WORK TASK:
Using the line that contains "orange tile D2:E2 level 1 -> none" as the start, restate each line word for word through the final line of the material below, and return only those.
[[ DATASET RECORDS, beginning ]]
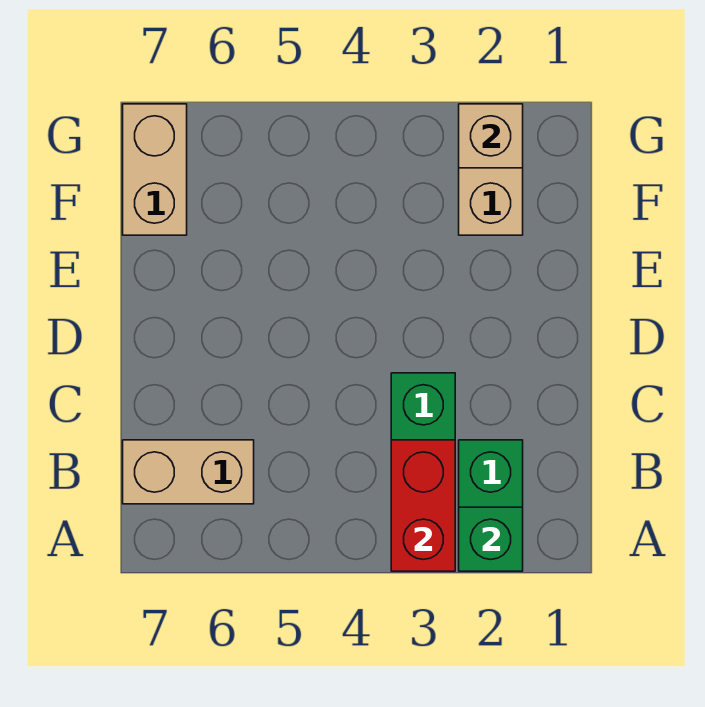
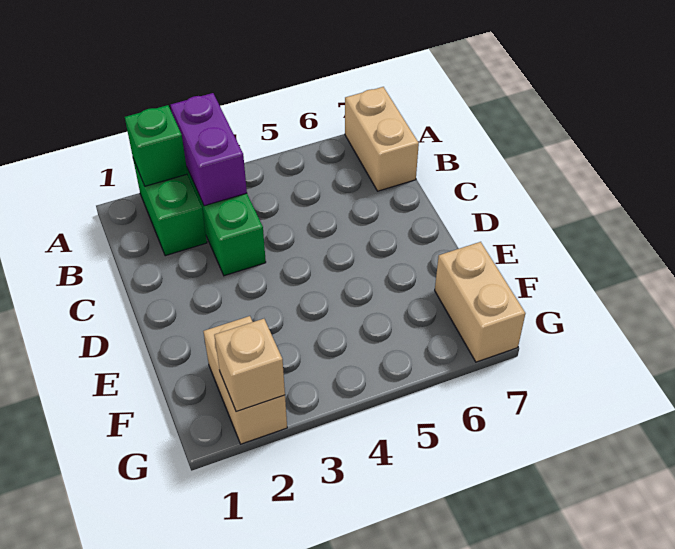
red brick A3:B3 level 2 -> purple brick A3:B3 level 2
tan brick B6:B7 level 1 -> tan brick A7:B7 level 1

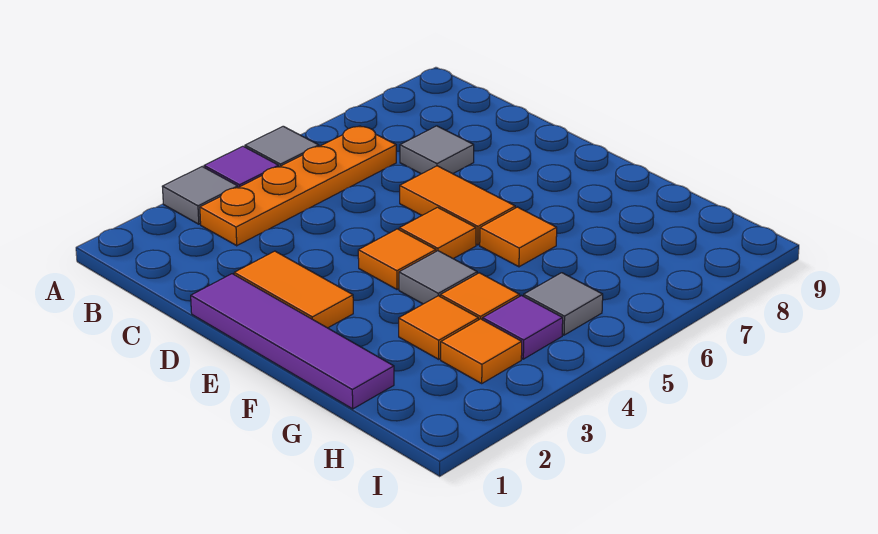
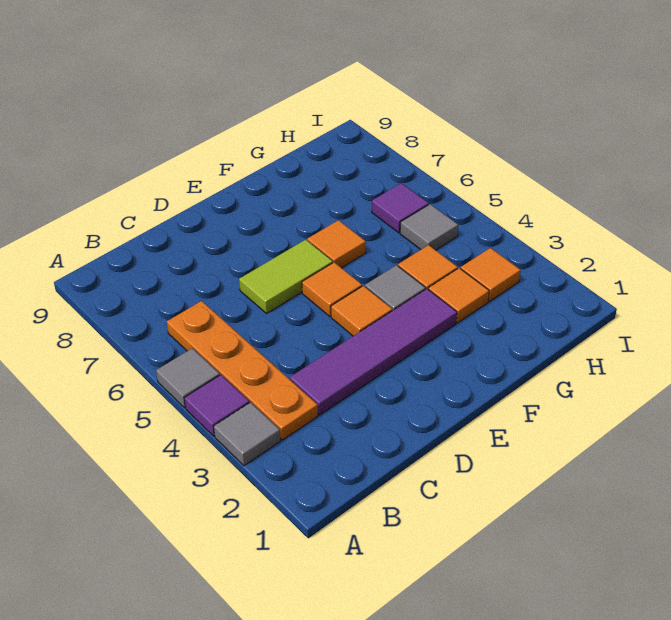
grey tile C7 level 1 -> none
purple tile D1:G1 level 1 -> purple tile C3:F3 level 1
orange tile D2:E2 level 1 -> none
orange tile D6:E6 level 1 -> lime tile D6:E6 level 1
purple tile H4 level 1 -> purple tile H6 level 1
[[ DATASET RECORDS, end ]]
RESPONSE TO THIS TASK:
orange tile D2:E2 level 1 -> none
orange tile D6:E6 level 1 -> lime tile D6:E6 level 1
purple tile H4 level 1 -> purple tile H6 level 1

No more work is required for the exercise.